### EXERCISE PROMPT
Beneath this instruction is a block of data; output from it exactly the lines that run from the one containing "pink strawberry [316,228,351,263] -> none" through the one containing "orange mushroom [352,162,407,215]", inclusive.
─── WORKING DATA
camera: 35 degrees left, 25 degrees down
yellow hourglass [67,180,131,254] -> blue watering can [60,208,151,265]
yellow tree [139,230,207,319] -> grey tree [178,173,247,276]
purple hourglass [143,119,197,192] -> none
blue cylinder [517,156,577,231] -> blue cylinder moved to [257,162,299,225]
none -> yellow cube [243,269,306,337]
──────
─── WORKING DATA
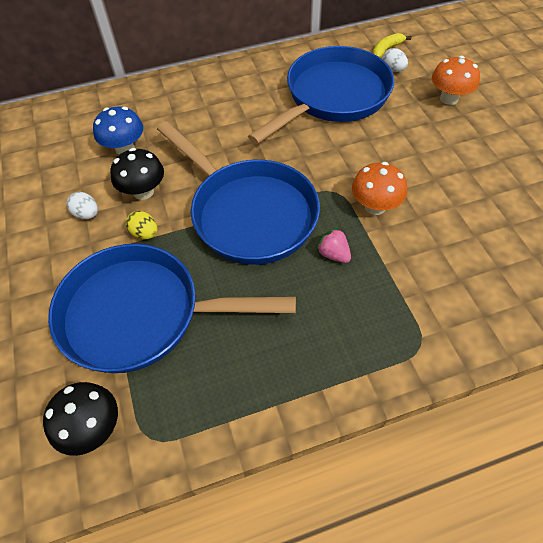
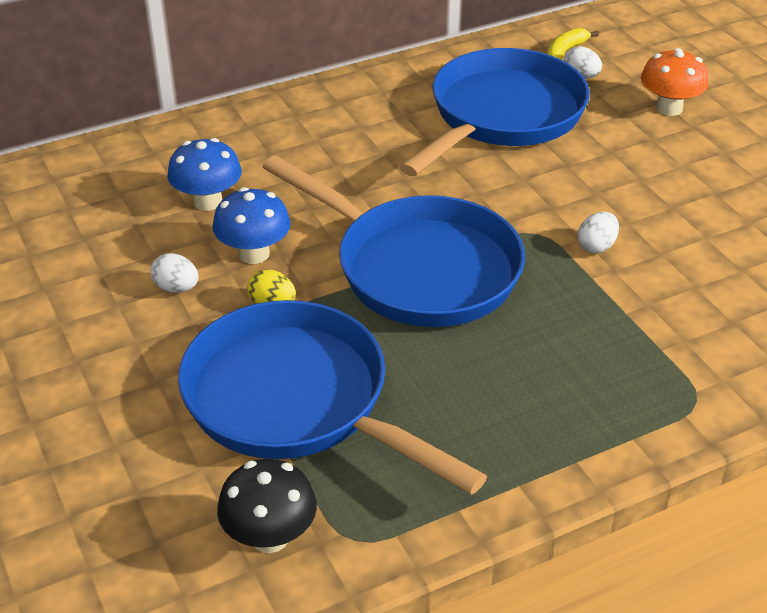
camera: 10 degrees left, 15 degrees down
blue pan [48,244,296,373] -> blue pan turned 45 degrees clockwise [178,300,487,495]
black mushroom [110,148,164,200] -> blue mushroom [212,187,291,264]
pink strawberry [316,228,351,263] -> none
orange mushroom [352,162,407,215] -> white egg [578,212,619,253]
──────
─── WORKING DATA
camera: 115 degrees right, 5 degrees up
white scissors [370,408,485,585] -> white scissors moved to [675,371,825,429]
──────
### EXPECTED OUTPUT
pink strawberry [316,228,351,263] -> none
orange mushroom [352,162,407,215] -> white egg [578,212,619,253]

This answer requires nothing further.